[INPUT MATERIAL]:
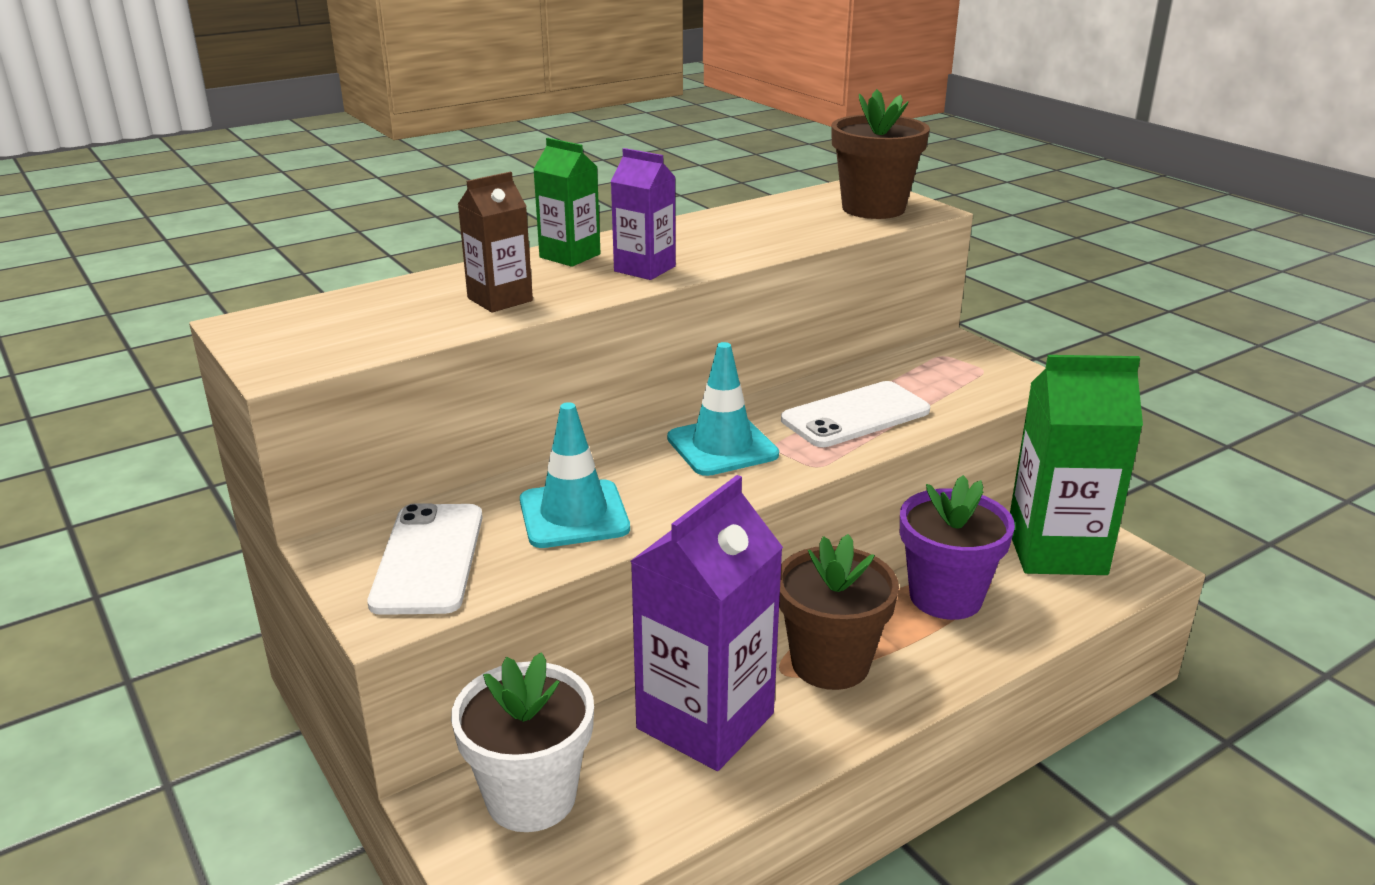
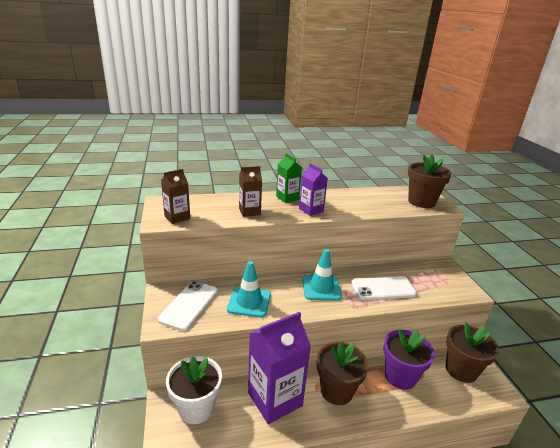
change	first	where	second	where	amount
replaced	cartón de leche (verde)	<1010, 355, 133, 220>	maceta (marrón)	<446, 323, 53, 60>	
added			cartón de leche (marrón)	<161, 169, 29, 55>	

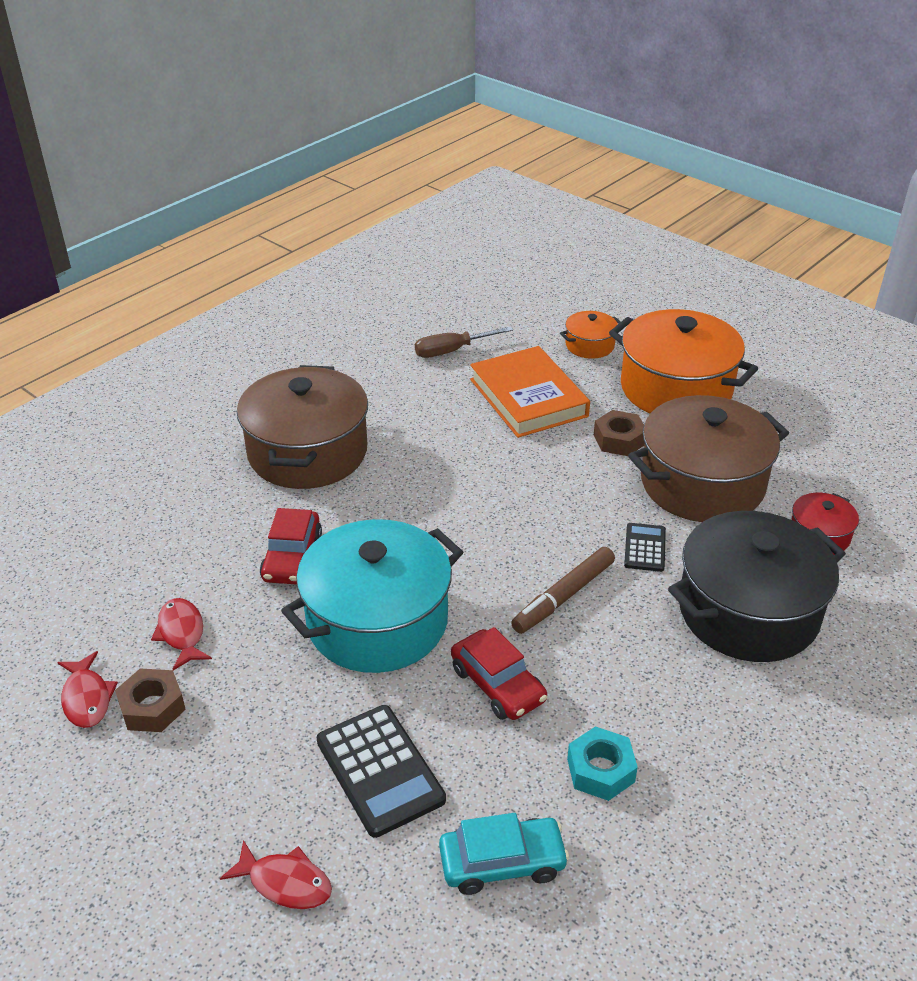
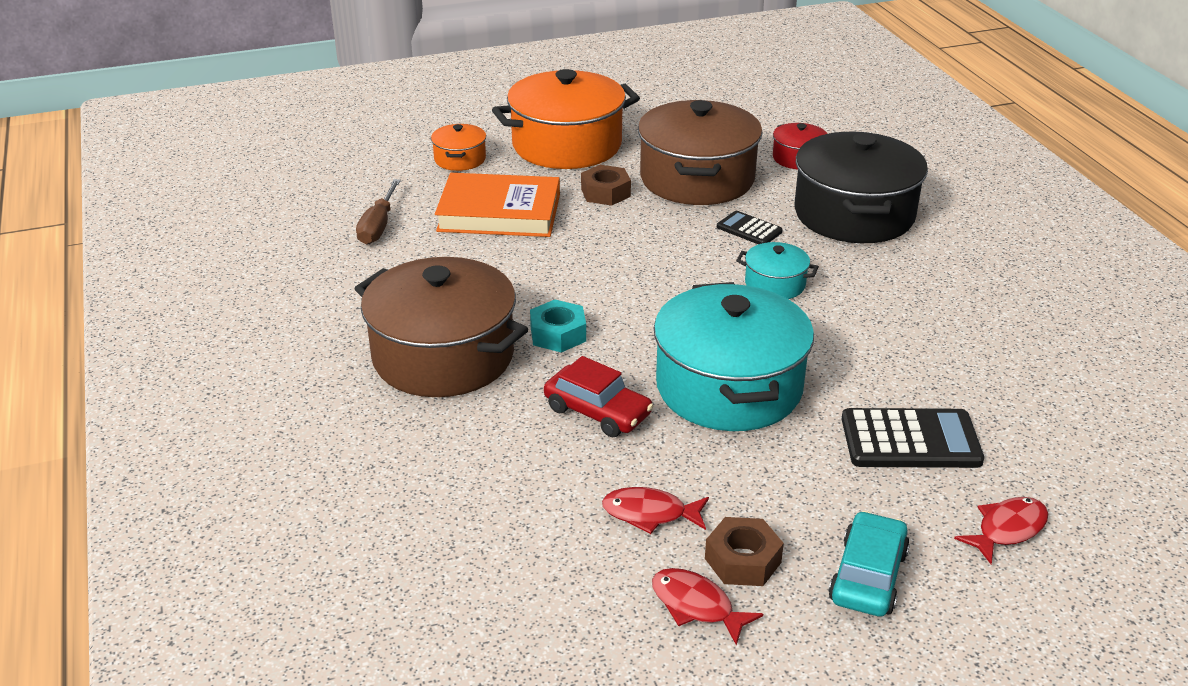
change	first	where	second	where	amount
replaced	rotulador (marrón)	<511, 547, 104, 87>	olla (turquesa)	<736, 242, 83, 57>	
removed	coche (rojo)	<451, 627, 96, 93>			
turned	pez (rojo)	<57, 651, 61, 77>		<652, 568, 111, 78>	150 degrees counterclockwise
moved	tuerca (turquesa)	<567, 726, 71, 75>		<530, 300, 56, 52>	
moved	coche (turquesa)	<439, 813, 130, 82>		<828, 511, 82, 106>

[TASK DESCRIPTION]:
Give back, exactly as written, the lines from the top of the material above to the line containing "323, 53, 60>", both included; skip every picture.

[SOLUTION TO THIS EXERCISE]:
change	first	where	second	where	amount
replaced	cartón de leche (verde)	<1010, 355, 133, 220>	maceta (marrón)	<446, 323, 53, 60>	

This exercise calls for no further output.